*THE TASK*
Copy each line below exactly as it appears. Pictures are to be omitted.

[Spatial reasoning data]
▬▬▬▬▬▬
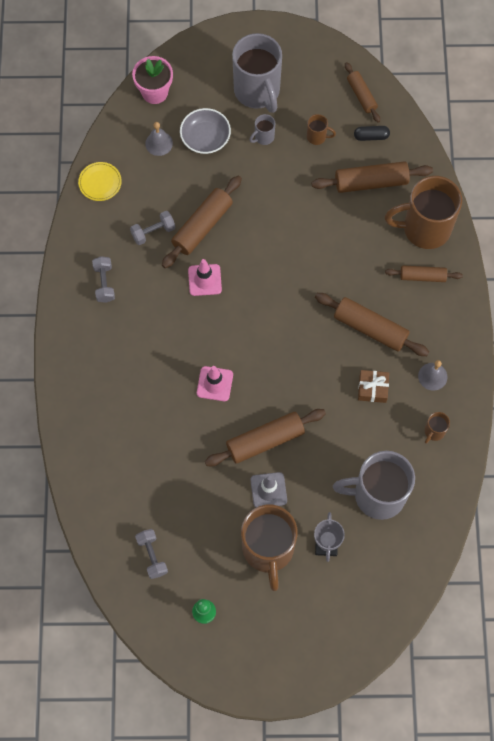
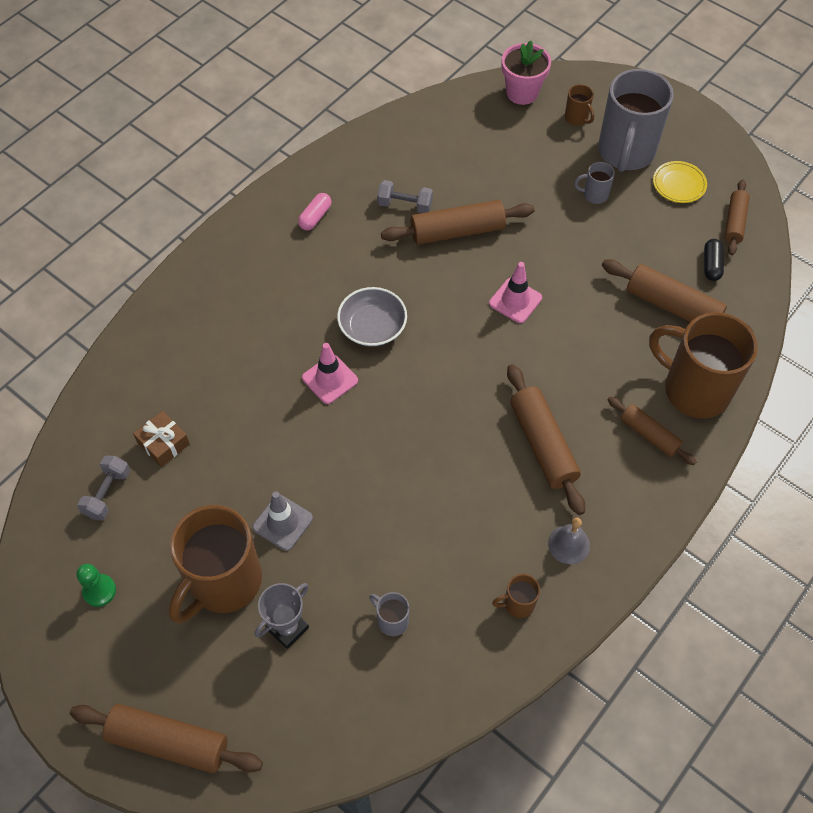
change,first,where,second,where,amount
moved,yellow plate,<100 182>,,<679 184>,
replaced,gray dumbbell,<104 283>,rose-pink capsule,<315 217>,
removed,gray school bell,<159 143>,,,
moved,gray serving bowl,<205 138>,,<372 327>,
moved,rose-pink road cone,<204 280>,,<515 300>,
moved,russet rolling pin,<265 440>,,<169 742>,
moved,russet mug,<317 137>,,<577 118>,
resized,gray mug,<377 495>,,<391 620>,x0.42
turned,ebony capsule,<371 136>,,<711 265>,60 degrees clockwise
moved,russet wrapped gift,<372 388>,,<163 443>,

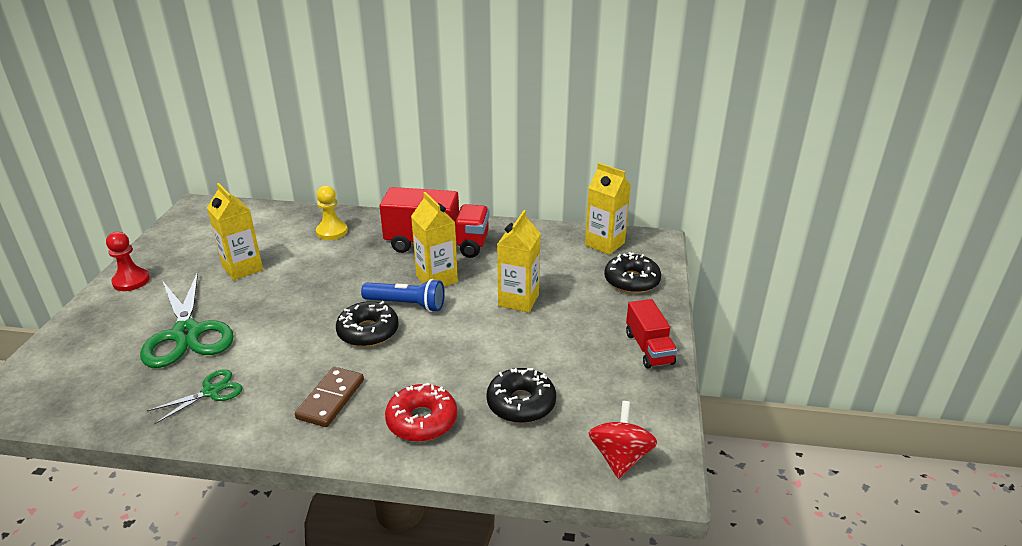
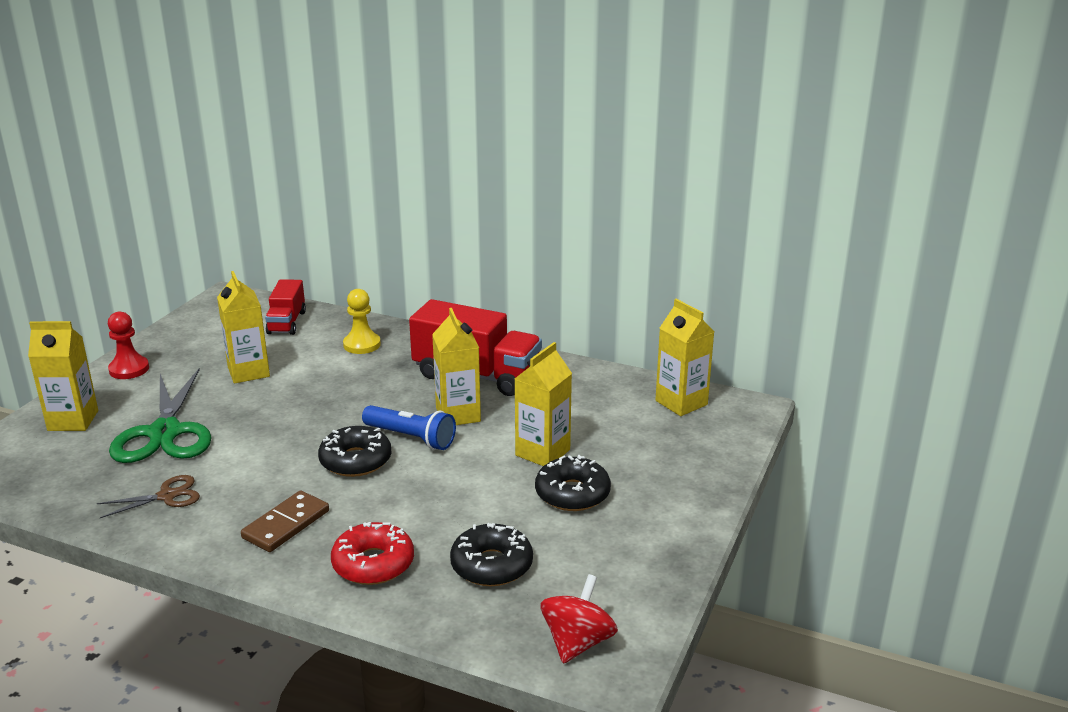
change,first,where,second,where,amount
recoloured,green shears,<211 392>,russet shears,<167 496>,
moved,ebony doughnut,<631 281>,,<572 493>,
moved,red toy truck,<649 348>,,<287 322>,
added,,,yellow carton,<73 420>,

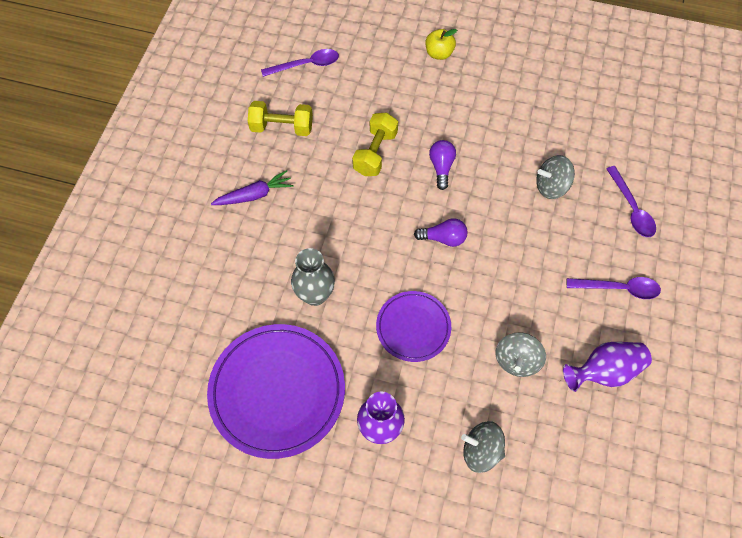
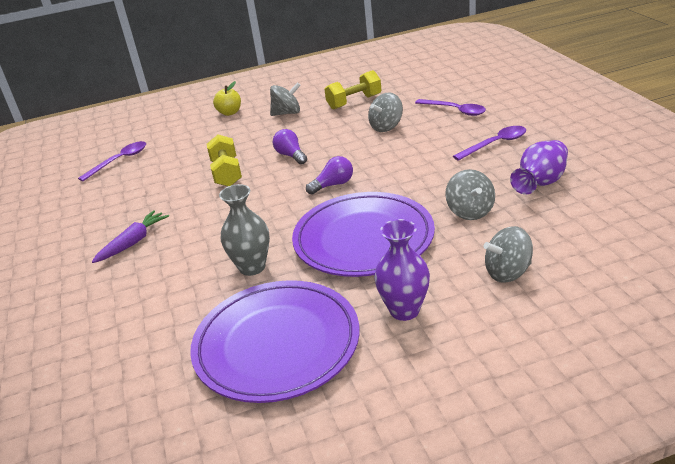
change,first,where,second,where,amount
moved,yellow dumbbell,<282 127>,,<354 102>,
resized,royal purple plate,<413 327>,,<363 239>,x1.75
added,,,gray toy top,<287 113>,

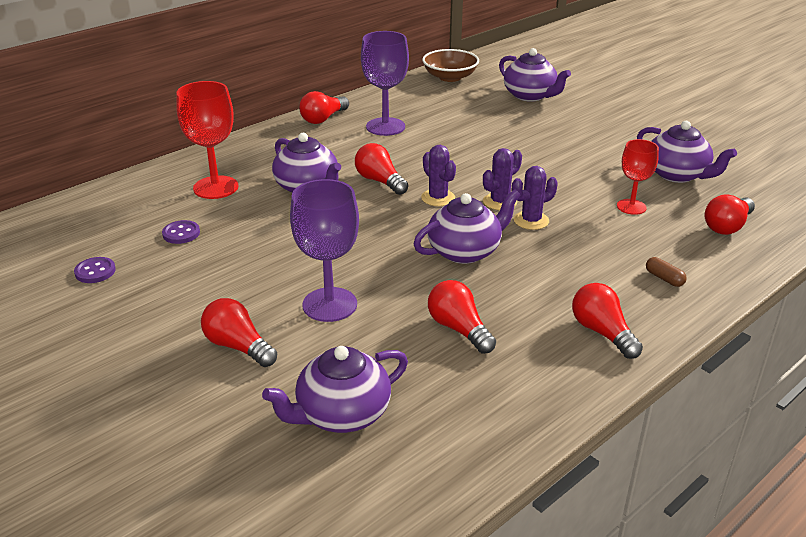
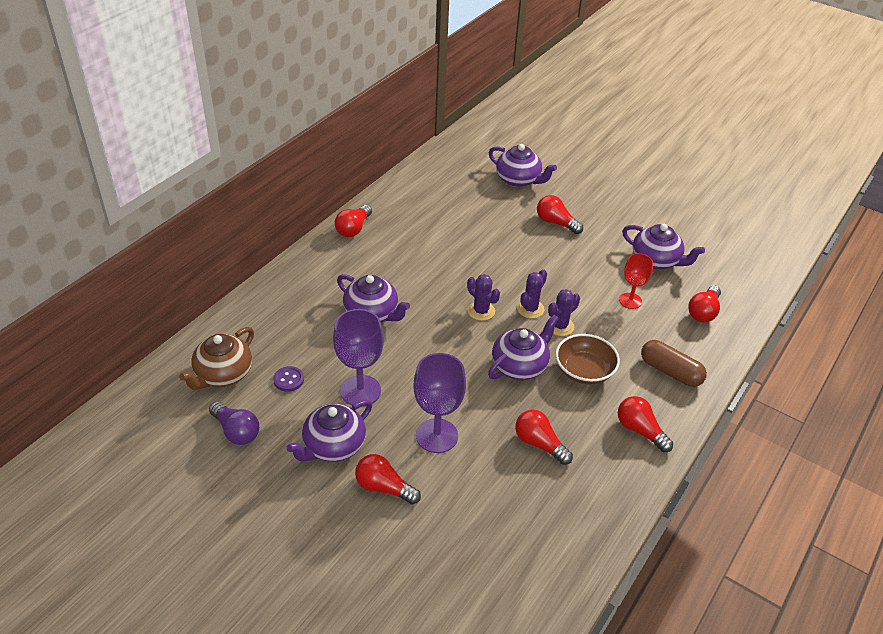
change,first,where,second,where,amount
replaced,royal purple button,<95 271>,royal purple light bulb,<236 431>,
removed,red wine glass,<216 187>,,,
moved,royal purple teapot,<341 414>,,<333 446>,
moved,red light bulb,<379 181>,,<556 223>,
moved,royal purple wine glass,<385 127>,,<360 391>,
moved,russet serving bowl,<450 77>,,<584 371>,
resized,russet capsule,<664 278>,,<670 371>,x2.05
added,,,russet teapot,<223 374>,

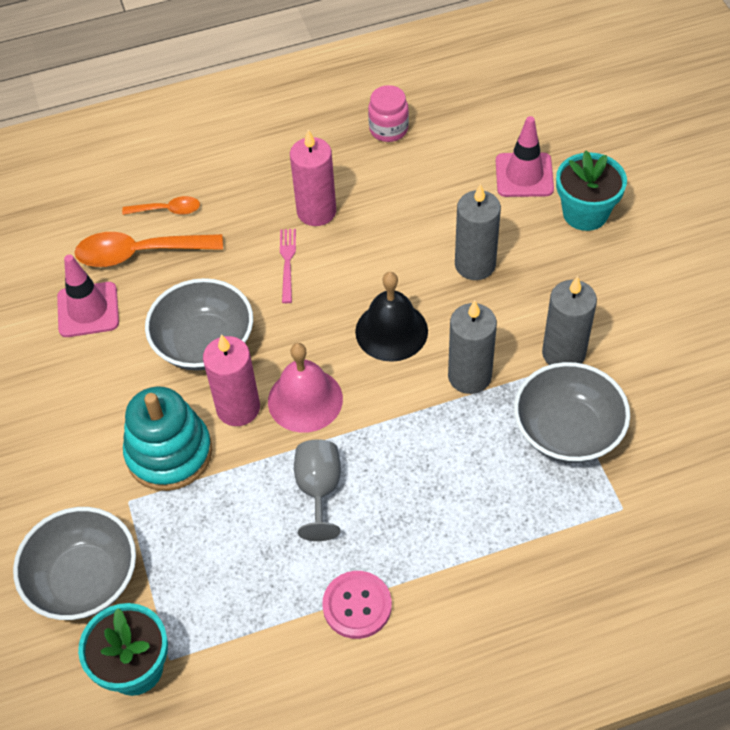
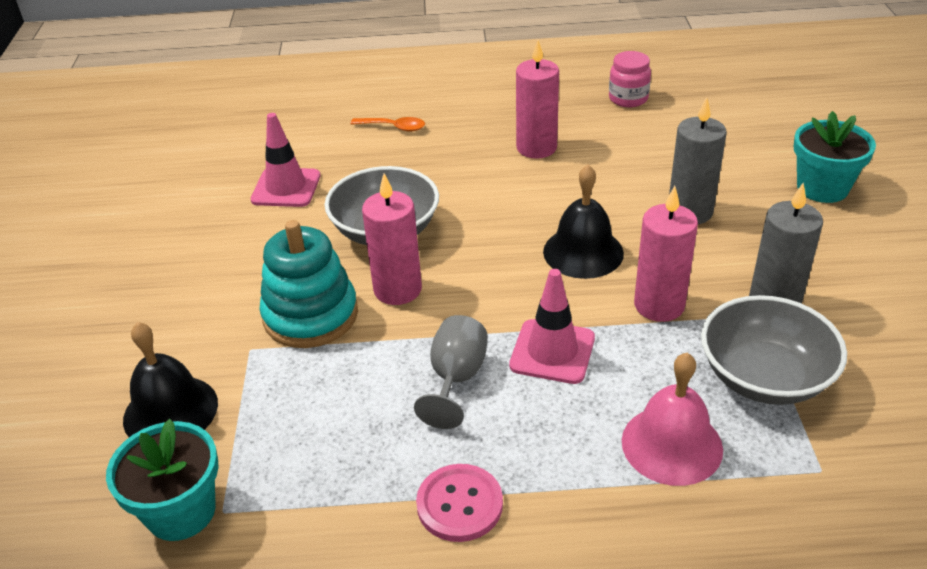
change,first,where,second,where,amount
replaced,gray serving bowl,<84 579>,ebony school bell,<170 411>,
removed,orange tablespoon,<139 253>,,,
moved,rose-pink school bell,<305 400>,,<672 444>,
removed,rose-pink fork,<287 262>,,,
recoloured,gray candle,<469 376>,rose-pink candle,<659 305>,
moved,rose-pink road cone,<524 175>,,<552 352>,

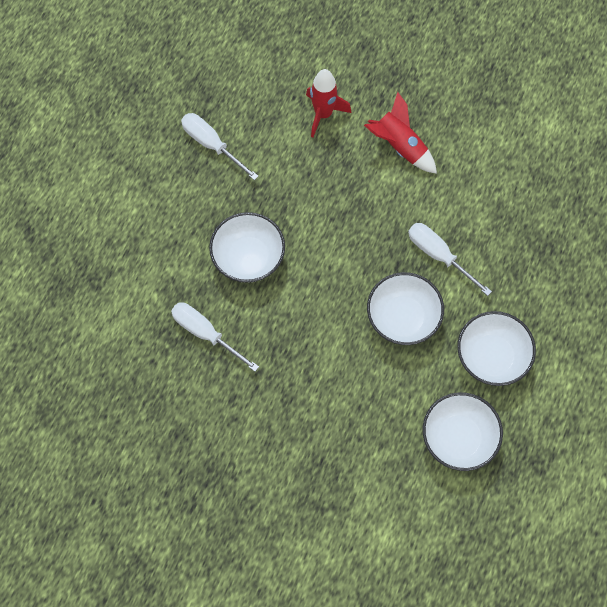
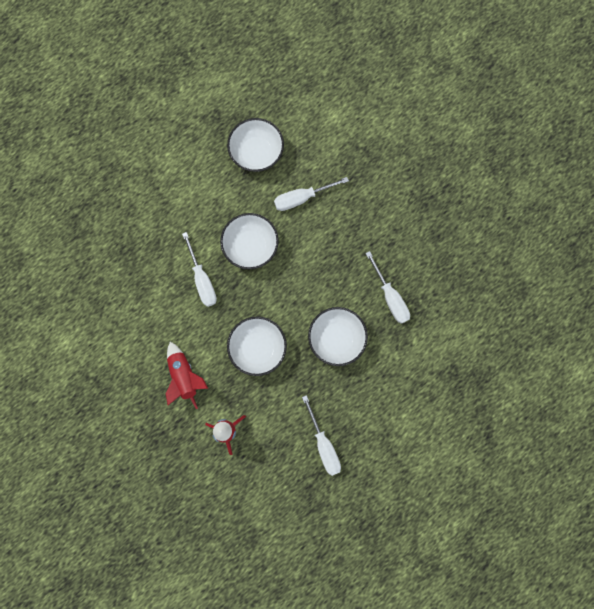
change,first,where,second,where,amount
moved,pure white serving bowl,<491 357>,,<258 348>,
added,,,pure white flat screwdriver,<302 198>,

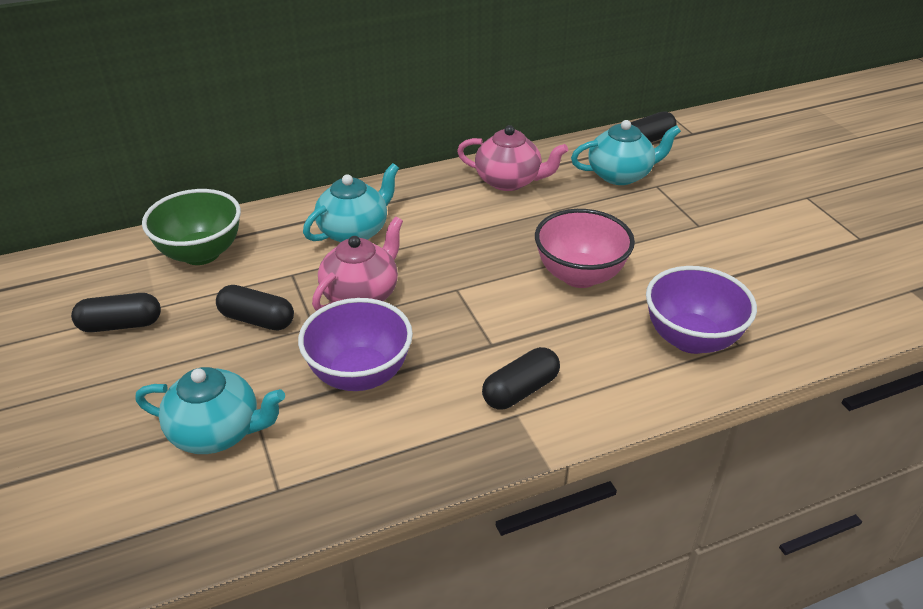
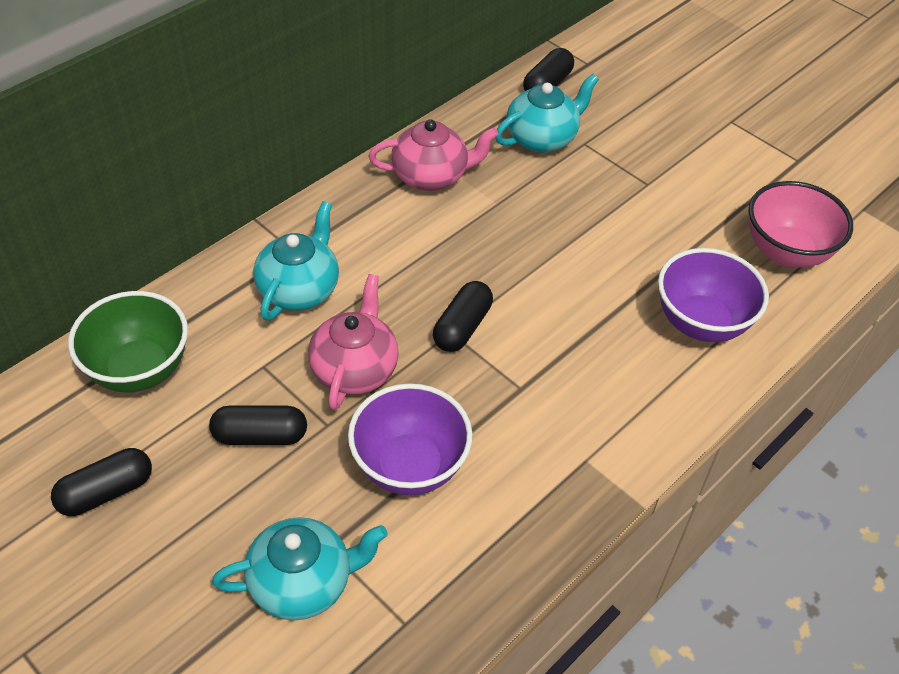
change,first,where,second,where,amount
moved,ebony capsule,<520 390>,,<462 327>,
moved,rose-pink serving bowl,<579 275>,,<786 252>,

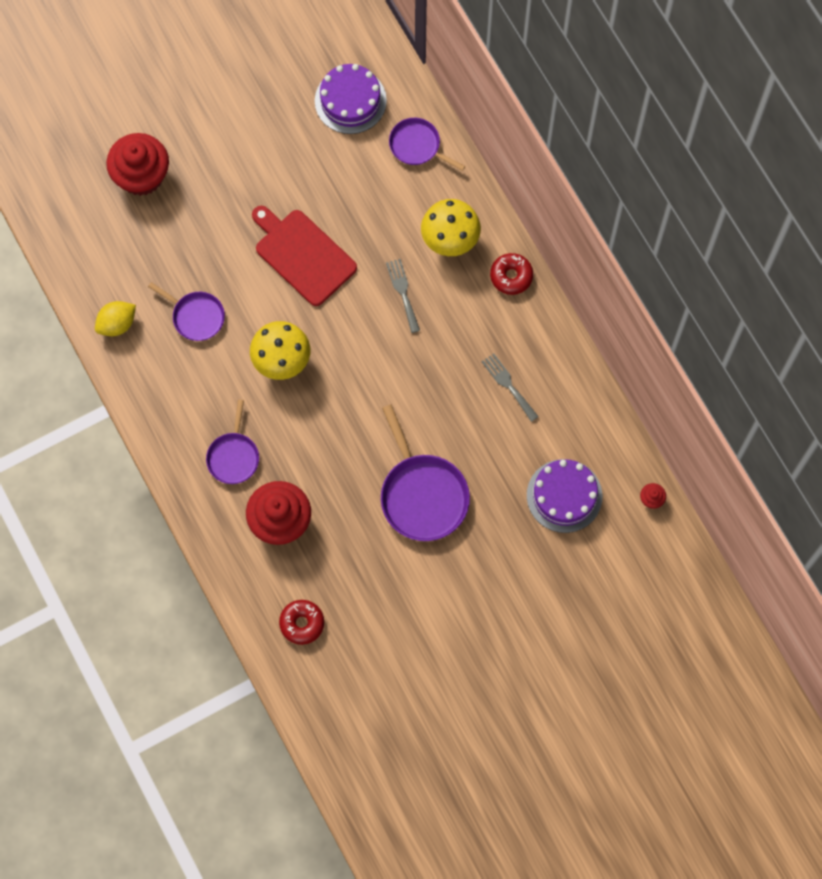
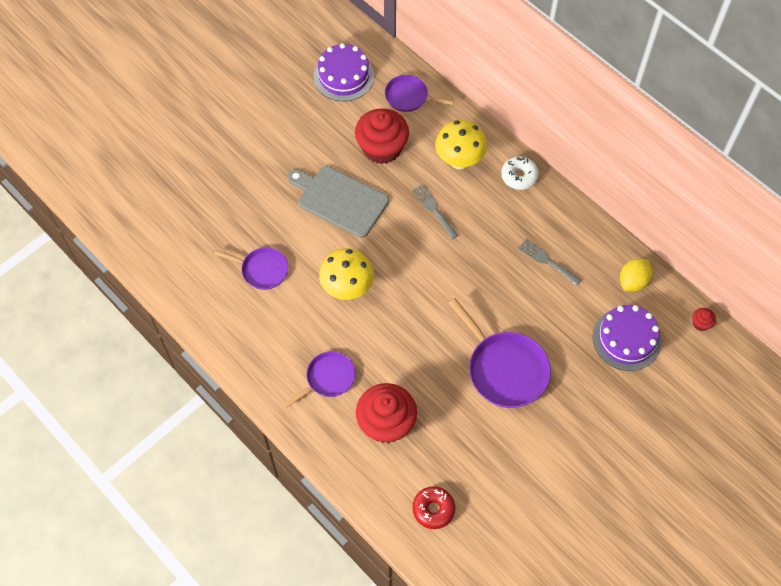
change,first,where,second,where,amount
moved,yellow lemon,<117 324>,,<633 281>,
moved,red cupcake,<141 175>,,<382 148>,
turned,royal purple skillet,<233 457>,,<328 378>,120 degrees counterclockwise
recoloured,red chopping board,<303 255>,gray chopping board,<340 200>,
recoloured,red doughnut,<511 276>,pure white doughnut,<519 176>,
▬▬▬▬▬▬
*EXERCISE SOLUTION*
change,first,where,second,where,amount
moved,yellow plate,<100 182>,,<679 184>,
replaced,gray dumbbell,<104 283>,rose-pink capsule,<315 217>,
removed,gray school bell,<159 143>,,,
moved,gray serving bowl,<205 138>,,<372 327>,
moved,rose-pink road cone,<204 280>,,<515 300>,
moved,russet rolling pin,<265 440>,,<169 742>,
moved,russet mug,<317 137>,,<577 118>,
resized,gray mug,<377 495>,,<391 620>,x0.42
turned,ebony capsule,<371 136>,,<711 265>,60 degrees clockwise
moved,russet wrapped gift,<372 388>,,<163 443>,

change,first,where,second,where,amount
recoloured,green shears,<211 392>,russet shears,<167 496>,
moved,ebony doughnut,<631 281>,,<572 493>,
moved,red toy truck,<649 348>,,<287 322>,
added,,,yellow carton,<73 420>,

change,first,where,second,where,amount
moved,yellow dumbbell,<282 127>,,<354 102>,
resized,royal purple plate,<413 327>,,<363 239>,x1.75
added,,,gray toy top,<287 113>,

change,first,where,second,where,amount
replaced,royal purple button,<95 271>,royal purple light bulb,<236 431>,
removed,red wine glass,<216 187>,,,
moved,royal purple teapot,<341 414>,,<333 446>,
moved,red light bulb,<379 181>,,<556 223>,
moved,royal purple wine glass,<385 127>,,<360 391>,
moved,russet serving bowl,<450 77>,,<584 371>,
resized,russet capsule,<664 278>,,<670 371>,x2.05
added,,,russet teapot,<223 374>,

change,first,where,second,where,amount
replaced,gray serving bowl,<84 579>,ebony school bell,<170 411>,
removed,orange tablespoon,<139 253>,,,
moved,rose-pink school bell,<305 400>,,<672 444>,
removed,rose-pink fork,<287 262>,,,
recoloured,gray candle,<469 376>,rose-pink candle,<659 305>,
moved,rose-pink road cone,<524 175>,,<552 352>,

change,first,where,second,where,amount
moved,pure white serving bowl,<491 357>,,<258 348>,
added,,,pure white flat screwdriver,<302 198>,

change,first,where,second,where,amount
moved,ebony capsule,<520 390>,,<462 327>,
moved,rose-pink serving bowl,<579 275>,,<786 252>,

change,first,where,second,where,amount
moved,yellow lemon,<117 324>,,<633 281>,
moved,red cupcake,<141 175>,,<382 148>,
turned,royal purple skillet,<233 457>,,<328 378>,120 degrees counterclockwise
recoloured,red chopping board,<303 255>,gray chopping board,<340 200>,
recoloured,red doughnut,<511 276>,pure white doughnut,<519 176>,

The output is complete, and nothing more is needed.